Problem description:
Begin at the line holding "cyan trapezoid: rotated" and set down exactly each line through the last one below, omitting pictures. Include nothing else.

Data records

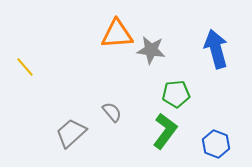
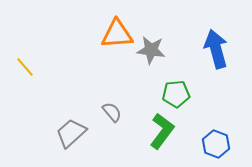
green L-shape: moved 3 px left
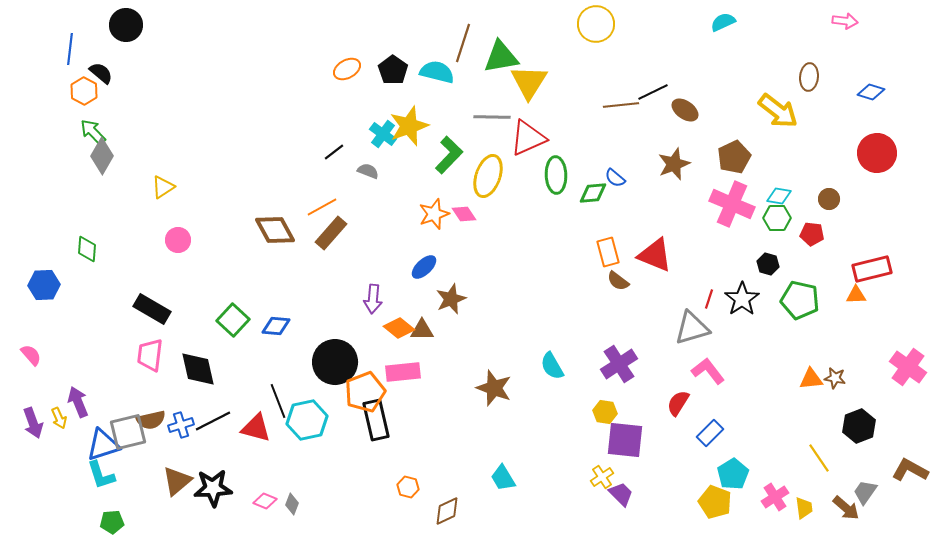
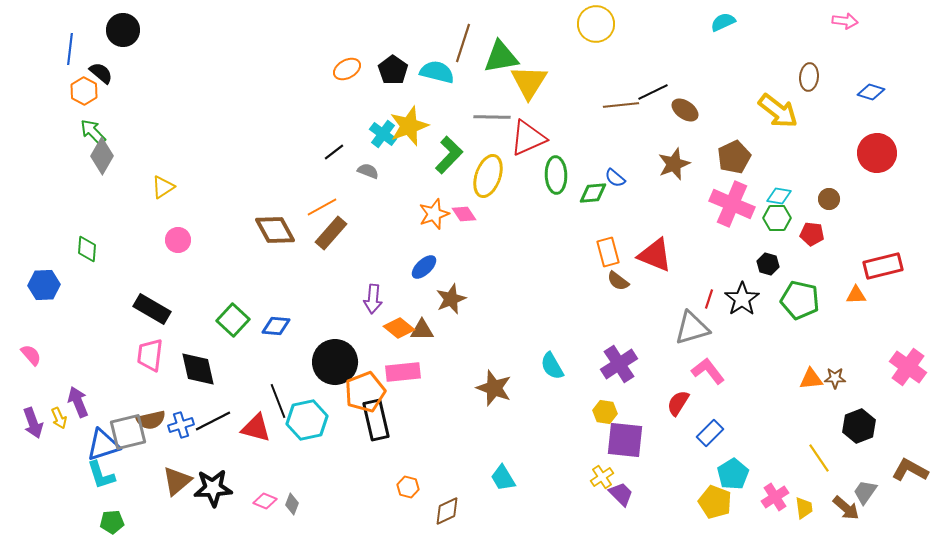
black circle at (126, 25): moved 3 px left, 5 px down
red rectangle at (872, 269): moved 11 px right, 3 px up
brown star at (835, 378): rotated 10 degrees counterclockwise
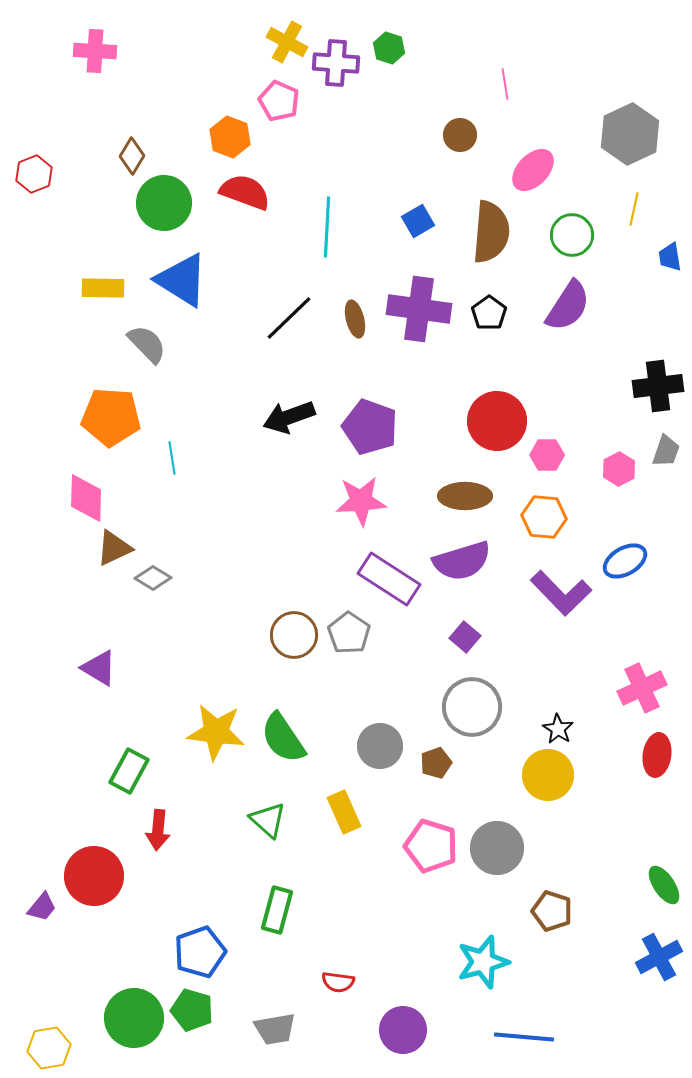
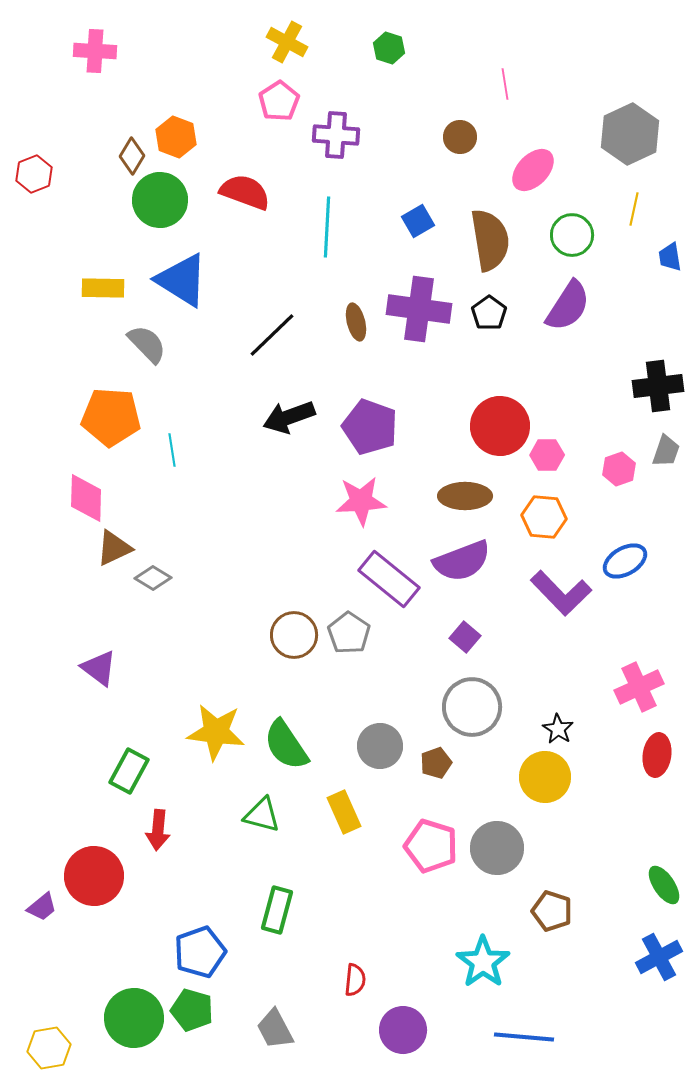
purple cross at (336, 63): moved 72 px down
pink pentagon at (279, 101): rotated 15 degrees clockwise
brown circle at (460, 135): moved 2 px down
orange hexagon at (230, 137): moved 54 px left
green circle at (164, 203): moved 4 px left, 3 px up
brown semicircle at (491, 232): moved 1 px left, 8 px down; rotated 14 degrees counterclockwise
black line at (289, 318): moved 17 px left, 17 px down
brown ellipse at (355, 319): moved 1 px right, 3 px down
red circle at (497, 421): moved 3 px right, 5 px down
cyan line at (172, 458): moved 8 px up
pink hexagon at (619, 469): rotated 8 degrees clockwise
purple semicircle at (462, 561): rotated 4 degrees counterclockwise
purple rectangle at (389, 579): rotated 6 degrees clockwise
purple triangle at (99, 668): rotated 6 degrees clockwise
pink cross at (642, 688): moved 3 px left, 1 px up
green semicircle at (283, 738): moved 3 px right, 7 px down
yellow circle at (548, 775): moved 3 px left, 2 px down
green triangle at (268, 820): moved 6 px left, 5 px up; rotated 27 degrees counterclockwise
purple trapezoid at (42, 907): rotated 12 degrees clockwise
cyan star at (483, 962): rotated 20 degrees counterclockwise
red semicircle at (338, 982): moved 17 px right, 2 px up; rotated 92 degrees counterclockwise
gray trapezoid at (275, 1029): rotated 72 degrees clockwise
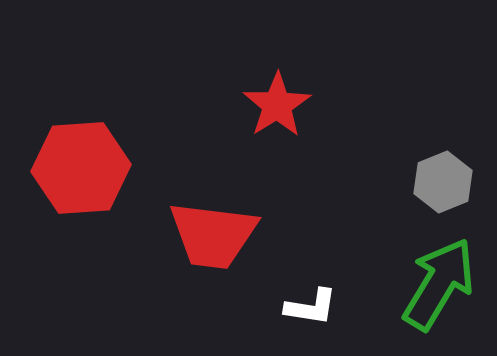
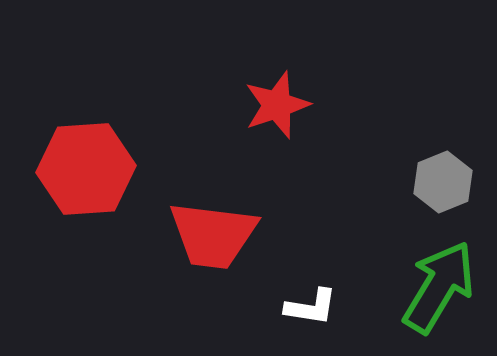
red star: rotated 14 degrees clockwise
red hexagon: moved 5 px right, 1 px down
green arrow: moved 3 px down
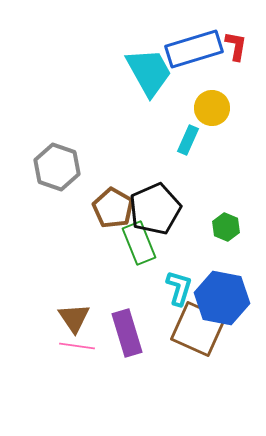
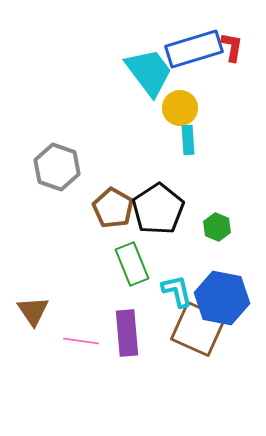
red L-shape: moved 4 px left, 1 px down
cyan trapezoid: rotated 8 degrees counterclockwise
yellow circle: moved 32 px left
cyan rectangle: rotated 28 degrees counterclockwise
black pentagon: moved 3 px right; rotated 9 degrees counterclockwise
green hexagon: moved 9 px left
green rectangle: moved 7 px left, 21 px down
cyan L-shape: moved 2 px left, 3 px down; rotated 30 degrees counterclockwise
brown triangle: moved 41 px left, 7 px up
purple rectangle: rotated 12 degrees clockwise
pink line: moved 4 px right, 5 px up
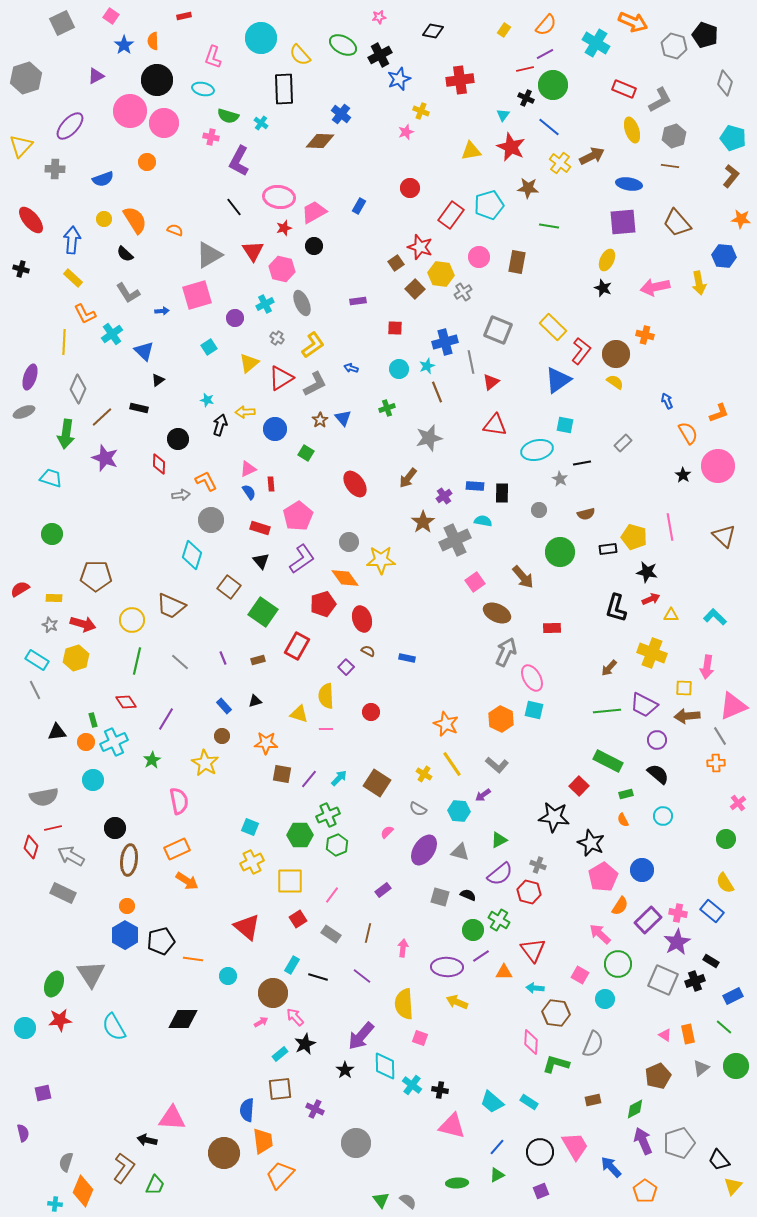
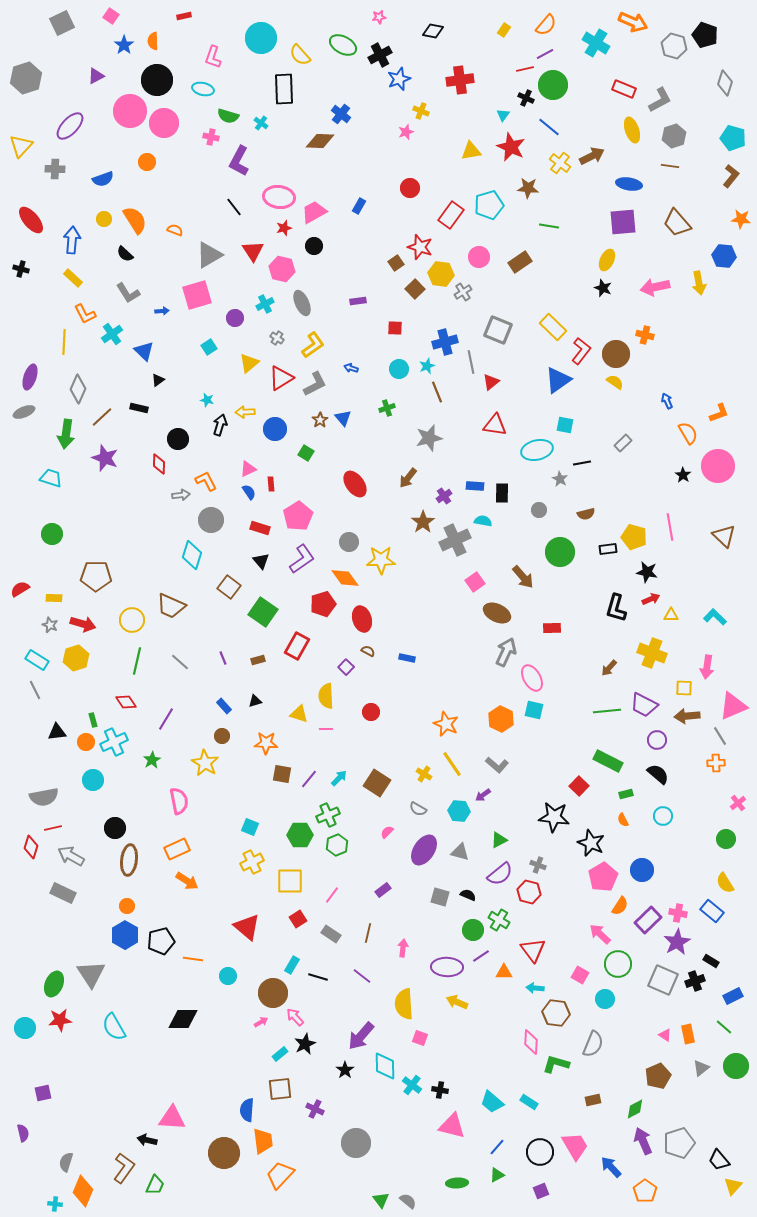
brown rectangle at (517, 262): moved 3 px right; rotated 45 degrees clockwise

Solution to the exercise:
cyan trapezoid: rotated 8 degrees counterclockwise
yellow circle: moved 32 px left
cyan rectangle: rotated 28 degrees counterclockwise
black pentagon: moved 3 px right; rotated 9 degrees counterclockwise
green hexagon: moved 9 px left
green rectangle: moved 7 px left, 21 px down
cyan L-shape: moved 2 px left, 3 px down; rotated 30 degrees counterclockwise
brown triangle: moved 41 px left, 7 px up
purple rectangle: rotated 12 degrees clockwise
pink line: moved 4 px right, 5 px up
brown rectangle at (517, 262): moved 3 px right; rotated 45 degrees clockwise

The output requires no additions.